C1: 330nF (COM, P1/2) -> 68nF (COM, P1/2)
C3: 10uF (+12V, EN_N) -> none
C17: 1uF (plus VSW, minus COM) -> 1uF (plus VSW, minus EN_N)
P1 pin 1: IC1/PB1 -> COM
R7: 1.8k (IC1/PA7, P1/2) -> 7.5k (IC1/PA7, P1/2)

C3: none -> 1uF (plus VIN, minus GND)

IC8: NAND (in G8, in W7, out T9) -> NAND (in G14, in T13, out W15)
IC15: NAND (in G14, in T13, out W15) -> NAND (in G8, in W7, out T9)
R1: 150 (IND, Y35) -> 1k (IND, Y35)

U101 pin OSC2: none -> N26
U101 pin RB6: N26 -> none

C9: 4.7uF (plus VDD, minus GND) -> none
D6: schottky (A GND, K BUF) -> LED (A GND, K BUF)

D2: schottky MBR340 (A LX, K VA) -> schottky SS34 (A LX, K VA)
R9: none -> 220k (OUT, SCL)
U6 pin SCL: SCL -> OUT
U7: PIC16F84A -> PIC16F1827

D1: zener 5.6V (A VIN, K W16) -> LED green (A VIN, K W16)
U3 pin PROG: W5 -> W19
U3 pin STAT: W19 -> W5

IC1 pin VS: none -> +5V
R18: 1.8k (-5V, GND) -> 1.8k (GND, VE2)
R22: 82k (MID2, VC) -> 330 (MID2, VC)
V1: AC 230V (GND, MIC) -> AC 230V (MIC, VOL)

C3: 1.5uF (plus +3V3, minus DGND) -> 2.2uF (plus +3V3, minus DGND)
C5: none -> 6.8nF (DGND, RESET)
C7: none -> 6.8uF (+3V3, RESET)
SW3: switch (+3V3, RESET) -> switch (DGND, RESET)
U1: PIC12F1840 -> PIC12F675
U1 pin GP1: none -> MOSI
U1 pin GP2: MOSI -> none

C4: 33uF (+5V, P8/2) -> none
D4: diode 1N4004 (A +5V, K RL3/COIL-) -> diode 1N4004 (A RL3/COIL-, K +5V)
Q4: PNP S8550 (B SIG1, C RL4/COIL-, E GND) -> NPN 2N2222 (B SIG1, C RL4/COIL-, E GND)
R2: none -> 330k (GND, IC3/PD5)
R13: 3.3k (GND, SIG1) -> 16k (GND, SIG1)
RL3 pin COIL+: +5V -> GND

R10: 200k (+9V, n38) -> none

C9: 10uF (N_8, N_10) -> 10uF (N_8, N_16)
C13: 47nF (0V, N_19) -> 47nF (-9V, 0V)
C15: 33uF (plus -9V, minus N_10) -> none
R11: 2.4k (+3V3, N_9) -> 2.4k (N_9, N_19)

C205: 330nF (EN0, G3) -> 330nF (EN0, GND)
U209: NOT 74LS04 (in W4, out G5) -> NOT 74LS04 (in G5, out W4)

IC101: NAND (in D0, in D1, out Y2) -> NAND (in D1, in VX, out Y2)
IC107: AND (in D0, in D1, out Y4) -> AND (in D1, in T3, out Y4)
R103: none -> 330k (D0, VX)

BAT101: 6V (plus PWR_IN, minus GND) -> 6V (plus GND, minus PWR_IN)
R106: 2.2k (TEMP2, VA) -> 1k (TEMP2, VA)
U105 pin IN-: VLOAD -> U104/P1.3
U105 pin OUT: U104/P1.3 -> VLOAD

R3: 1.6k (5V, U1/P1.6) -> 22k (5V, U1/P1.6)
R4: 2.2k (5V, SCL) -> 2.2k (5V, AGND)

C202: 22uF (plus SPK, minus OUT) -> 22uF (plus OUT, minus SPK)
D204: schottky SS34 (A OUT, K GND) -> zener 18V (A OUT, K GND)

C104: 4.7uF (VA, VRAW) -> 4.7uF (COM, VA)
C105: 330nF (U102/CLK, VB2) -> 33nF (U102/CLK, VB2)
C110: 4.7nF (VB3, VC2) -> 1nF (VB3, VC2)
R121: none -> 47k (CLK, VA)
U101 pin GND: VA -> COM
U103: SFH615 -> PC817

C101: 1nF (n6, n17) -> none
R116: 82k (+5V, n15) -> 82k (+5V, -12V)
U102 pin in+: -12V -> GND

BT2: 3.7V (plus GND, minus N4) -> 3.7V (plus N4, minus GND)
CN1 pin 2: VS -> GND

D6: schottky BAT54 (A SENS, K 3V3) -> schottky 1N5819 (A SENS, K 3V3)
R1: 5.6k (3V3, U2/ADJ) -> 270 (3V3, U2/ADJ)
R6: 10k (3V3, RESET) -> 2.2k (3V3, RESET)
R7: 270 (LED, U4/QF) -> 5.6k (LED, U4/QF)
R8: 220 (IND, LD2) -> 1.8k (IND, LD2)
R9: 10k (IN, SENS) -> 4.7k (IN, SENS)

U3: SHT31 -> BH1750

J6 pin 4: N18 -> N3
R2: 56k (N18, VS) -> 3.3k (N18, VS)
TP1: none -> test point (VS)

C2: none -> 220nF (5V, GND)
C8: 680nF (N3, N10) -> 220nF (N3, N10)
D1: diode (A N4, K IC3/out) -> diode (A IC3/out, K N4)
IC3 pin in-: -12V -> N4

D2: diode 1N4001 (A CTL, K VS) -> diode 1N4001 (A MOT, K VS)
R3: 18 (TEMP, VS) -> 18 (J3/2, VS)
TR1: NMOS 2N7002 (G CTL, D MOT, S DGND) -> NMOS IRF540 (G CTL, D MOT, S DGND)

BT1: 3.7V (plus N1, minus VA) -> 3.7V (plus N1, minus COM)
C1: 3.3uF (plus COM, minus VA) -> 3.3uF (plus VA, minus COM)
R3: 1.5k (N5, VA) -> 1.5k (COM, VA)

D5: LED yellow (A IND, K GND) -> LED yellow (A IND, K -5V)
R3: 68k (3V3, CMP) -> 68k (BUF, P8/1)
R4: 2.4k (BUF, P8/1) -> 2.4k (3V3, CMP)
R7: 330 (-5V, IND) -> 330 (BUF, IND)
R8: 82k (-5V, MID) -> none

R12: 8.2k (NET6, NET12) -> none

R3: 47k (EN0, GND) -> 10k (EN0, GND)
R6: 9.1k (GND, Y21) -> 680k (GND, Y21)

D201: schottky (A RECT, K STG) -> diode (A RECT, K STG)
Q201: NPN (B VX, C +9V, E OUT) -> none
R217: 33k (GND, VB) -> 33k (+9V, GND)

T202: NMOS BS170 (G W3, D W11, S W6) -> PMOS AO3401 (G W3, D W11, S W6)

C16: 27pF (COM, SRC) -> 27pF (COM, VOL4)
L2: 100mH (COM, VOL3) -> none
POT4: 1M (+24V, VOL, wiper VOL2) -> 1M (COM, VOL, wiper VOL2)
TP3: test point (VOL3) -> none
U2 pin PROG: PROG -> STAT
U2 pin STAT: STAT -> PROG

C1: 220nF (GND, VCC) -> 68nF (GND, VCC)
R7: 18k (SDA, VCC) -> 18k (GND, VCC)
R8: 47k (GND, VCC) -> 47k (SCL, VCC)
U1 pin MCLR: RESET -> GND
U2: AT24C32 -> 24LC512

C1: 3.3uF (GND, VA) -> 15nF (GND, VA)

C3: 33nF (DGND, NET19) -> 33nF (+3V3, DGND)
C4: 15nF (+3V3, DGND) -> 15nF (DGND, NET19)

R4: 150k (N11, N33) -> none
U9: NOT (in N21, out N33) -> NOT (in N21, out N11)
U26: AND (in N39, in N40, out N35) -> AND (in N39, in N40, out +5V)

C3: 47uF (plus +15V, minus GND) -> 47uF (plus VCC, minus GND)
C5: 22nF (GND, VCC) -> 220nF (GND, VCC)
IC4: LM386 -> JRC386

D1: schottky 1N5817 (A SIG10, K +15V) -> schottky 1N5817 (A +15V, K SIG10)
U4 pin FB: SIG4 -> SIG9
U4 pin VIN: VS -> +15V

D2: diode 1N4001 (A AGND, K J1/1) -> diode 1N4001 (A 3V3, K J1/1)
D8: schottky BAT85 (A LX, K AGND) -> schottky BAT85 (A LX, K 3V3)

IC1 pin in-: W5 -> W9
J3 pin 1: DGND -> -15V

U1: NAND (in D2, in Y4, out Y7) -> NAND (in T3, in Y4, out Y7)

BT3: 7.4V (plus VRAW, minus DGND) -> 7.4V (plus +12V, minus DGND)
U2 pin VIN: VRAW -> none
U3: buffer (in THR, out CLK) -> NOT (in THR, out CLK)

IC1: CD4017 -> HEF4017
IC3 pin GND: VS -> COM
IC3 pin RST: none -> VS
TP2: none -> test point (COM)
★ ★ ★ ★ ★
§ Work to complete: Scan the listing above for the line that has "TP3: test point (VOL3) -> none", then copy exactly from that line through the line that has "U4 pin VIN: VS -> +15V".

§ Answer to this exercise:
TP3: test point (VOL3) -> none
U2 pin PROG: PROG -> STAT
U2 pin STAT: STAT -> PROG

C1: 220nF (GND, VCC) -> 68nF (GND, VCC)
R7: 18k (SDA, VCC) -> 18k (GND, VCC)
R8: 47k (GND, VCC) -> 47k (SCL, VCC)
U1 pin MCLR: RESET -> GND
U2: AT24C32 -> 24LC512

C1: 3.3uF (GND, VA) -> 15nF (GND, VA)

C3: 33nF (DGND, NET19) -> 33nF (+3V3, DGND)
C4: 15nF (+3V3, DGND) -> 15nF (DGND, NET19)

R4: 150k (N11, N33) -> none
U9: NOT (in N21, out N33) -> NOT (in N21, out N11)
U26: AND (in N39, in N40, out N35) -> AND (in N39, in N40, out +5V)

C3: 47uF (plus +15V, minus GND) -> 47uF (plus VCC, minus GND)
C5: 22nF (GND, VCC) -> 220nF (GND, VCC)
IC4: LM386 -> JRC386

D1: schottky 1N5817 (A SIG10, K +15V) -> schottky 1N5817 (A +15V, K SIG10)
U4 pin FB: SIG4 -> SIG9
U4 pin VIN: VS -> +15V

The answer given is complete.